++++ Given records
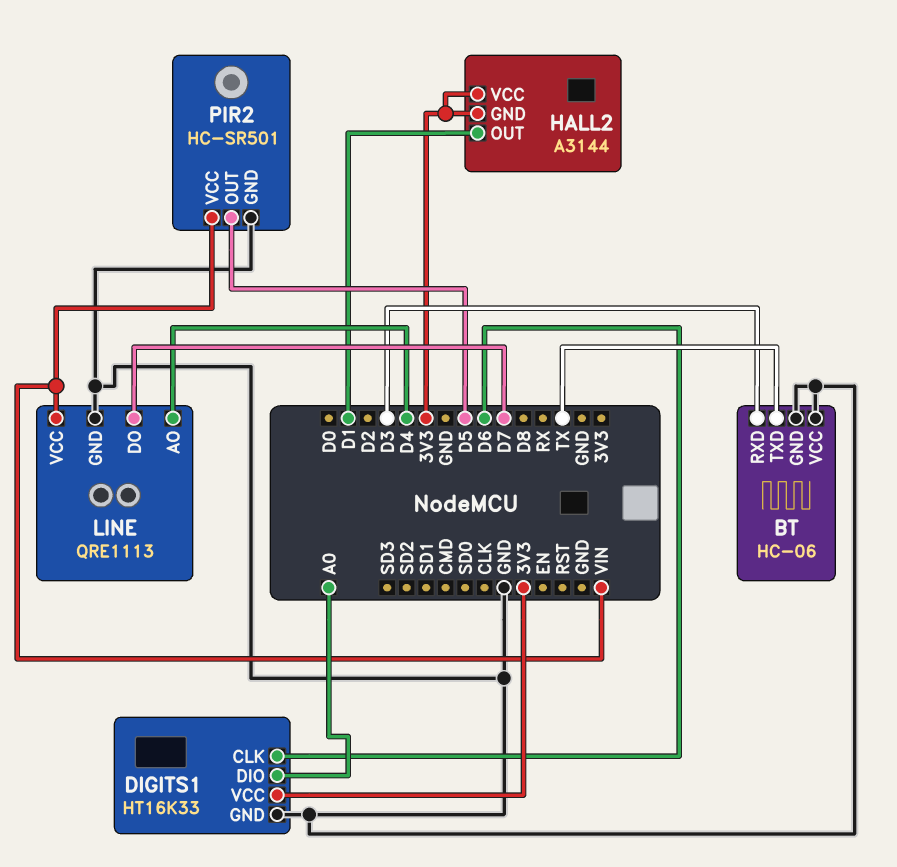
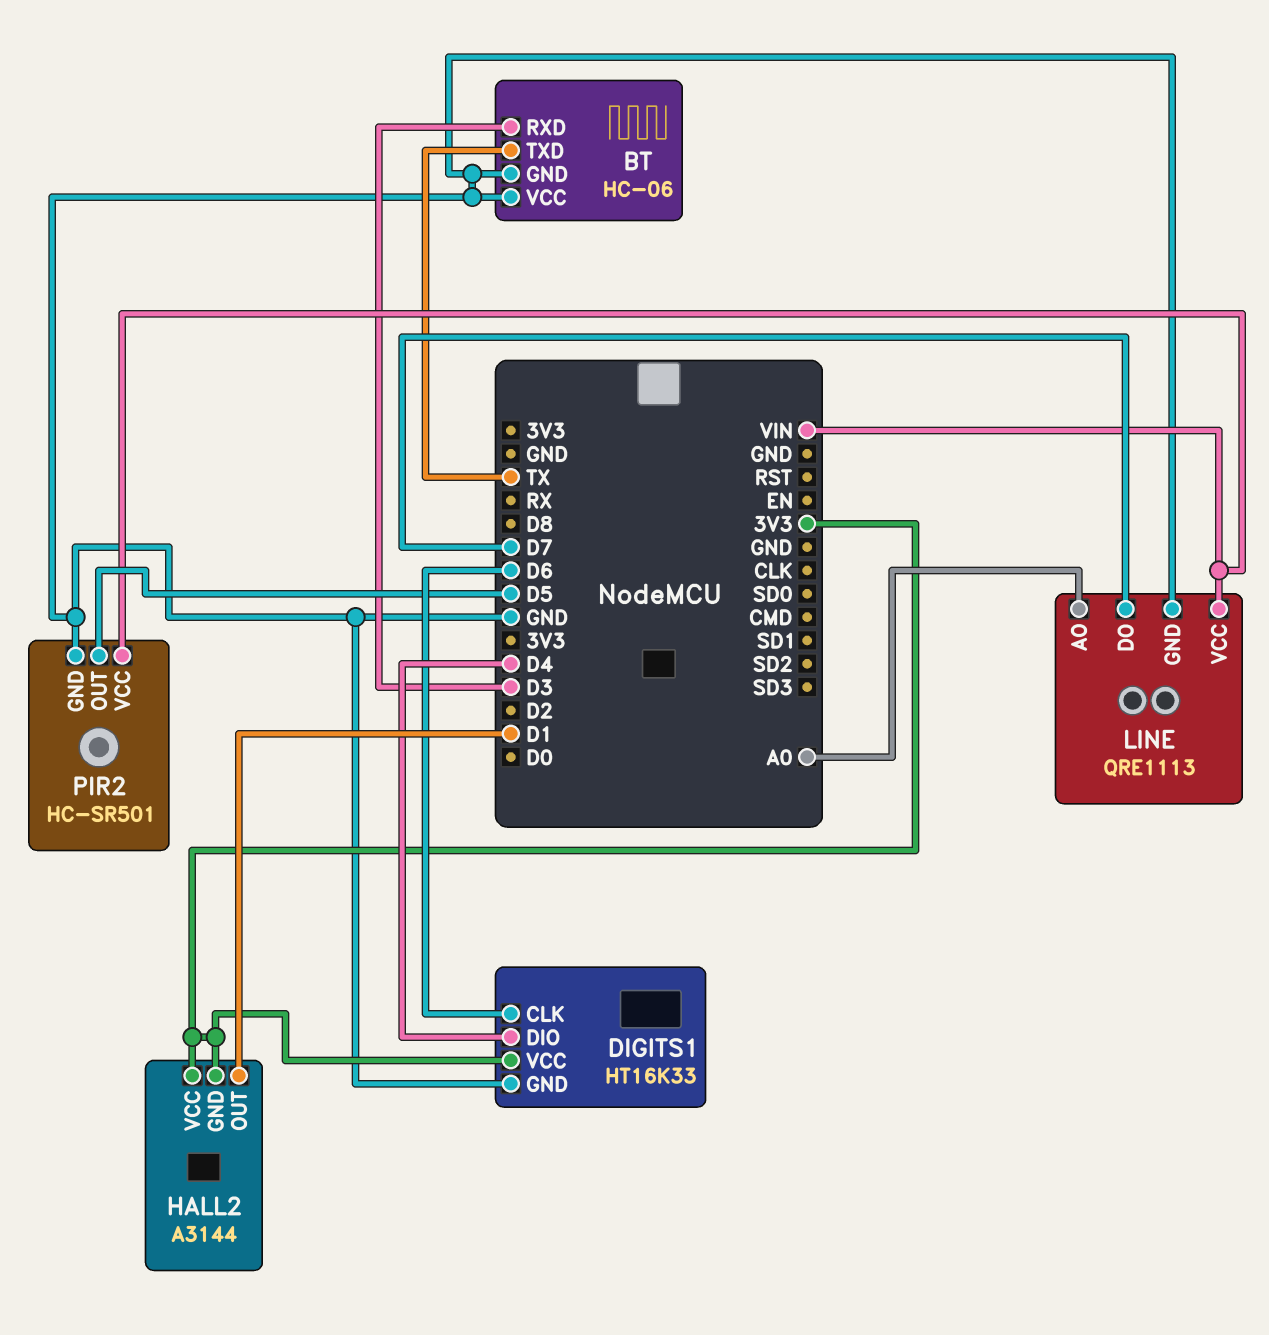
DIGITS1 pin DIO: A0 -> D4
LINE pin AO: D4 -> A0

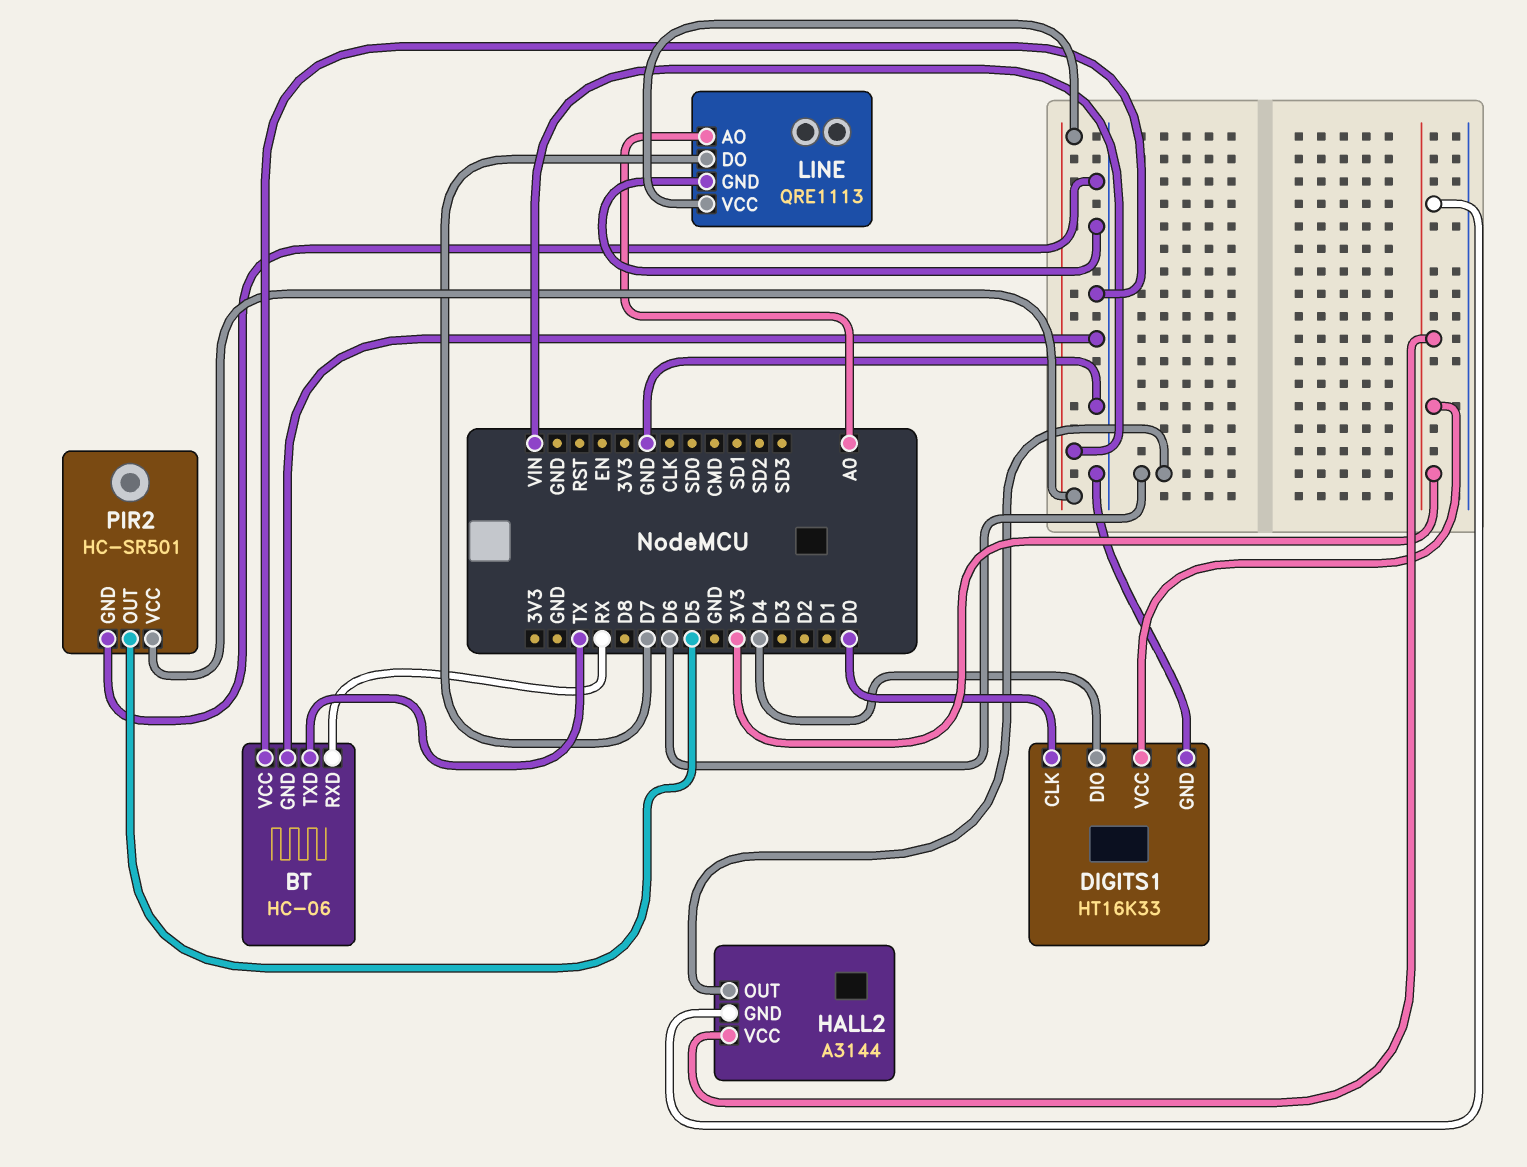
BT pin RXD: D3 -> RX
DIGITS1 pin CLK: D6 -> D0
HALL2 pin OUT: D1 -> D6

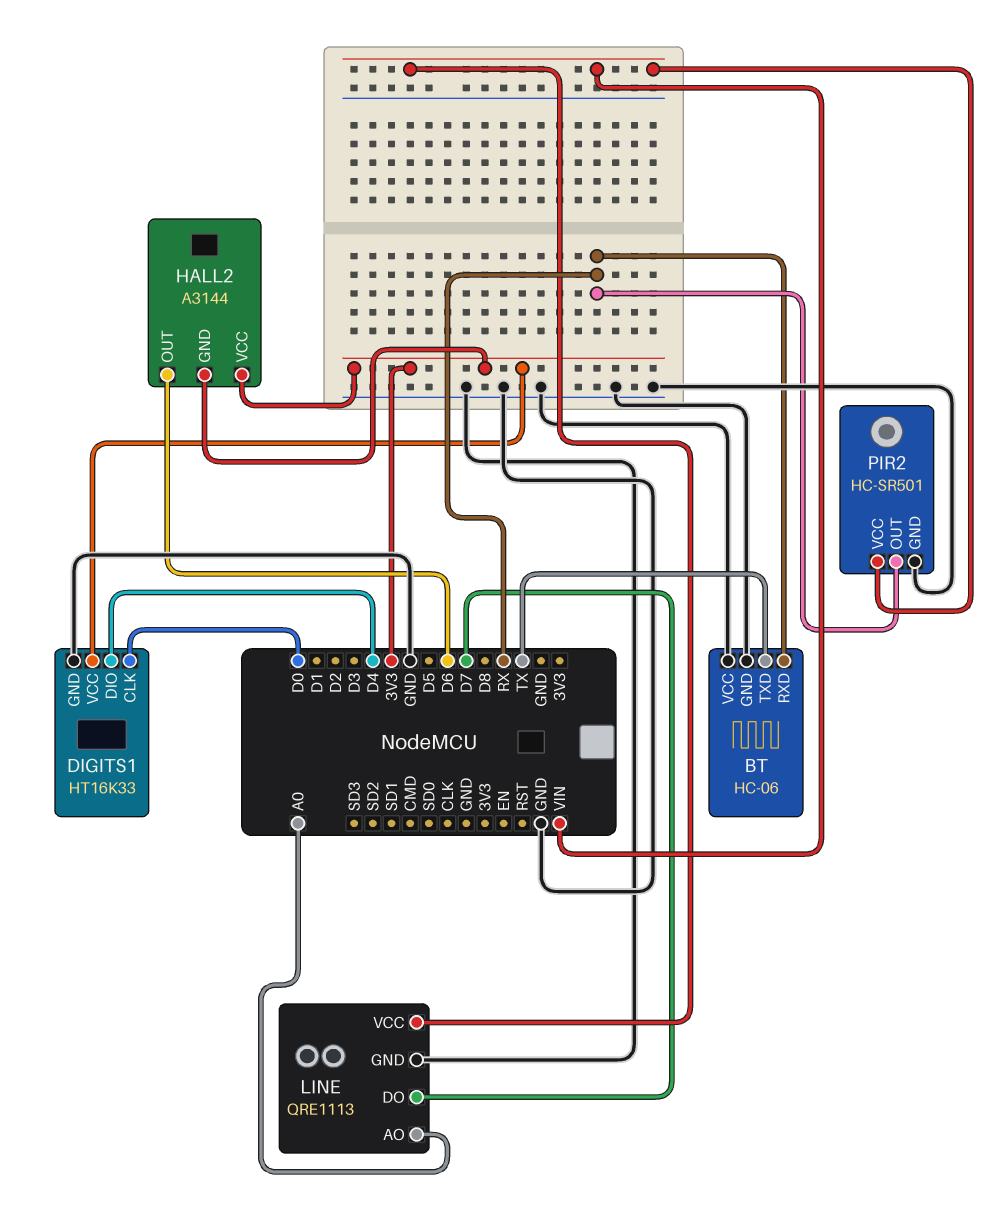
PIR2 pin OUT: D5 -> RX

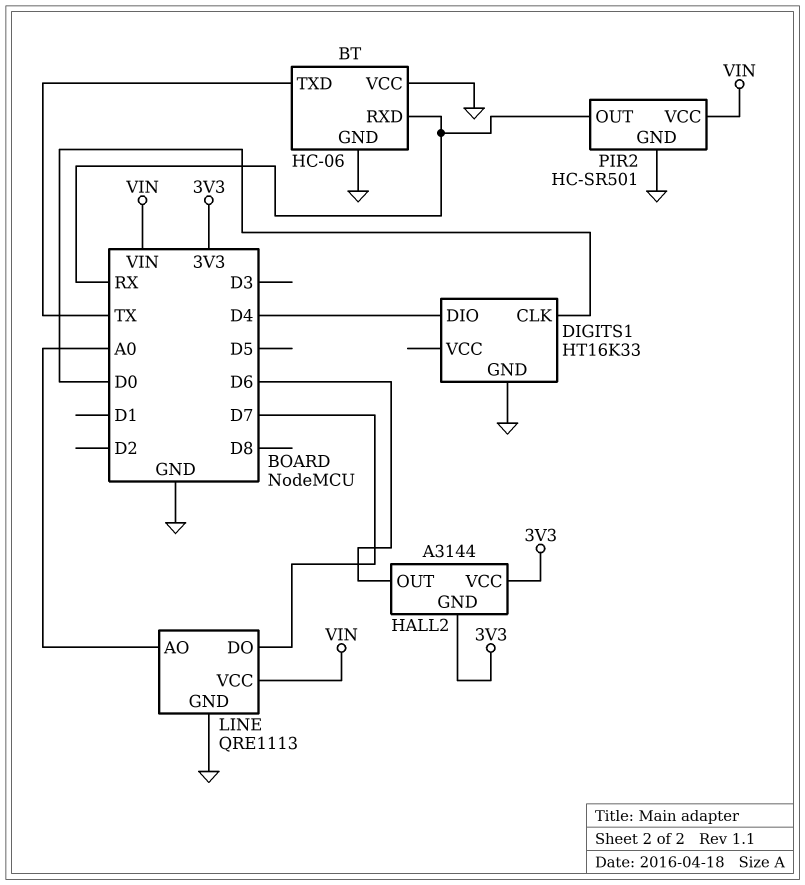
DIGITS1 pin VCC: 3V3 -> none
++++++++
*Your instructions:*
Give an exact copy of the listing, without its pictures.

*Solution for this exercise:*
DIGITS1 pin DIO: A0 -> D4
LINE pin AO: D4 -> A0

BT pin RXD: D3 -> RX
DIGITS1 pin CLK: D6 -> D0
HALL2 pin OUT: D1 -> D6

PIR2 pin OUT: D5 -> RX

DIGITS1 pin VCC: 3V3 -> none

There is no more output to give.